What to work on - Write the line that contains "R6: 3.3k (AGND, SIG3) -> 3.3k (5V, SIG3)" and each one after it, word for word, ending with the final line of the data.

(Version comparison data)
..............................
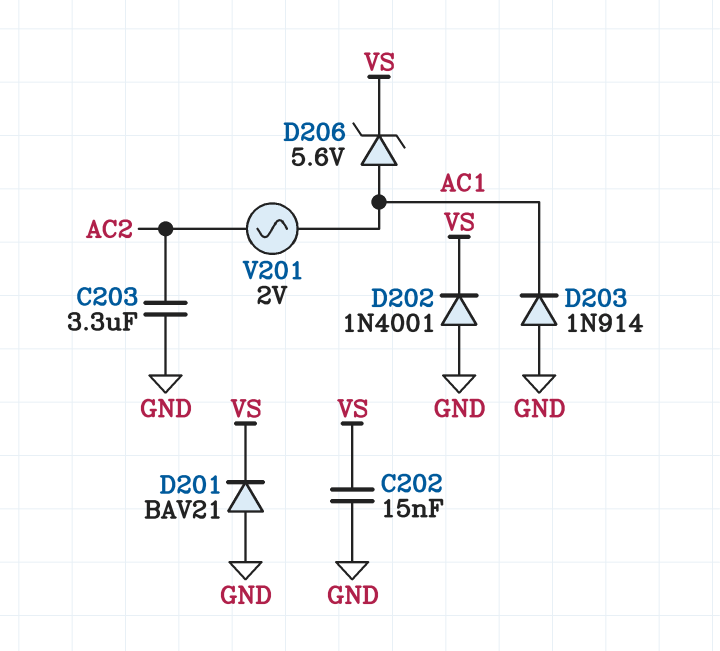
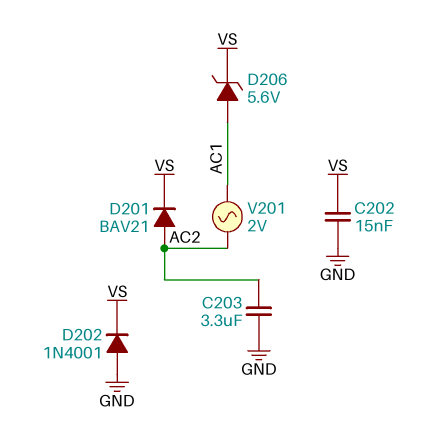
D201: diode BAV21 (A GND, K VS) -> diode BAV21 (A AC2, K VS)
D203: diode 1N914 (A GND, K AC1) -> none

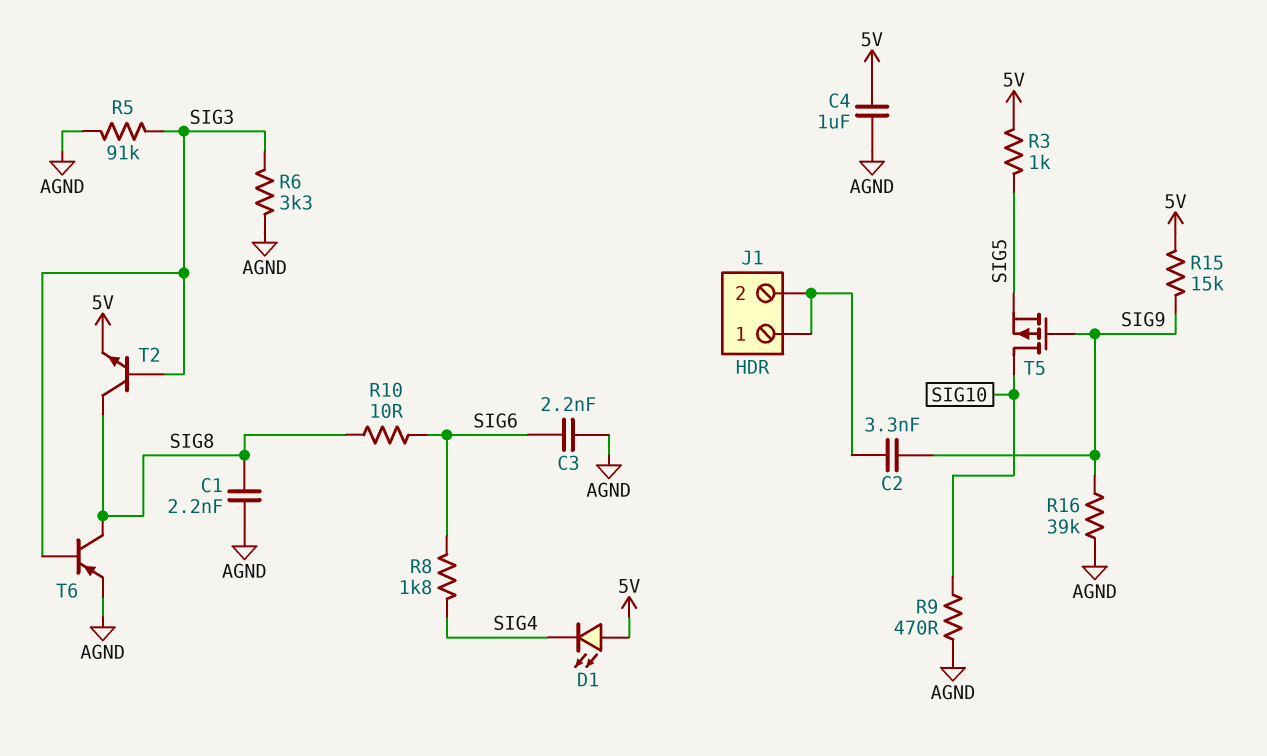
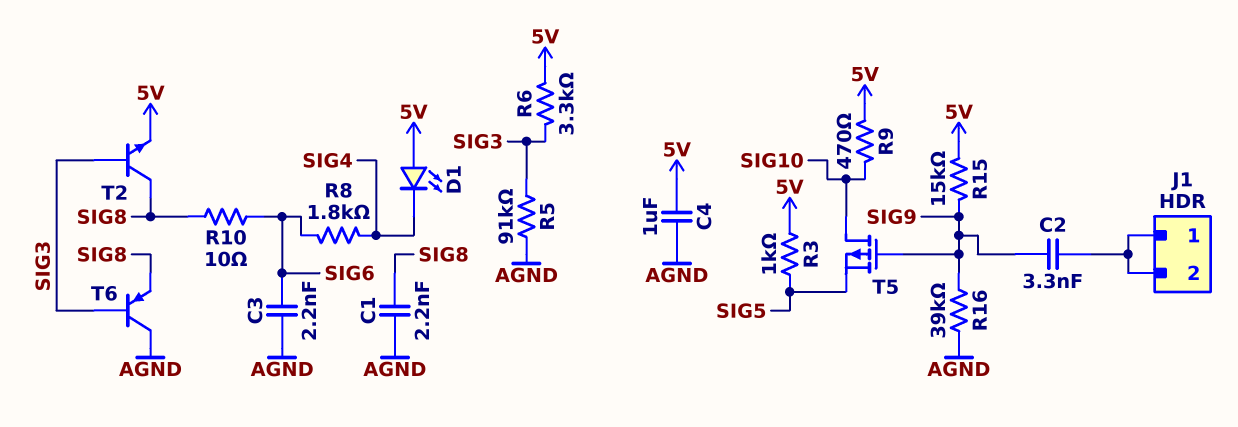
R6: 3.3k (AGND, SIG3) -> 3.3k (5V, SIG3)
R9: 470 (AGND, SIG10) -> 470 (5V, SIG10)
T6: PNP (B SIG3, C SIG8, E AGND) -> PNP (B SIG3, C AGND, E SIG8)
..............................
Task solution -
R6: 3.3k (AGND, SIG3) -> 3.3k (5V, SIG3)
R9: 470 (AGND, SIG10) -> 470 (5V, SIG10)
T6: PNP (B SIG3, C SIG8, E AGND) -> PNP (B SIG3, C AGND, E SIG8)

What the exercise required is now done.